───── Data
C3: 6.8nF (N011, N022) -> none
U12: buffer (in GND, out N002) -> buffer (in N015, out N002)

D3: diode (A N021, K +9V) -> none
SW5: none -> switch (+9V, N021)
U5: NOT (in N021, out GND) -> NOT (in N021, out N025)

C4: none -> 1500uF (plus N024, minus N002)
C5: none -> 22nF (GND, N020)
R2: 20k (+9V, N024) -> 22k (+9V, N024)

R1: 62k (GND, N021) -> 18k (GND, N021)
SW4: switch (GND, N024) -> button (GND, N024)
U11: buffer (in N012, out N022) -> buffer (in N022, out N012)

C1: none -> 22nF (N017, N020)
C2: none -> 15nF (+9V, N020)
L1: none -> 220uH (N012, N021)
──────────
▶ **What you need to do**:
Every line from the one that contains "D3: diode (A N021, K +9V) -> none" down to and including the last line of the records above must be set down exactly, with nothing else.

▶ **Output**:
D3: diode (A N021, K +9V) -> none
SW5: none -> switch (+9V, N021)
U5: NOT (in N021, out GND) -> NOT (in N021, out N025)

C4: none -> 1500uF (plus N024, minus N002)
C5: none -> 22nF (GND, N020)
R2: 20k (+9V, N024) -> 22k (+9V, N024)

R1: 62k (GND, N021) -> 18k (GND, N021)
SW4: switch (GND, N024) -> button (GND, N024)
U11: buffer (in N012, out N022) -> buffer (in N022, out N012)

C1: none -> 22nF (N017, N020)
C2: none -> 15nF (+9V, N020)
L1: none -> 220uH (N012, N021)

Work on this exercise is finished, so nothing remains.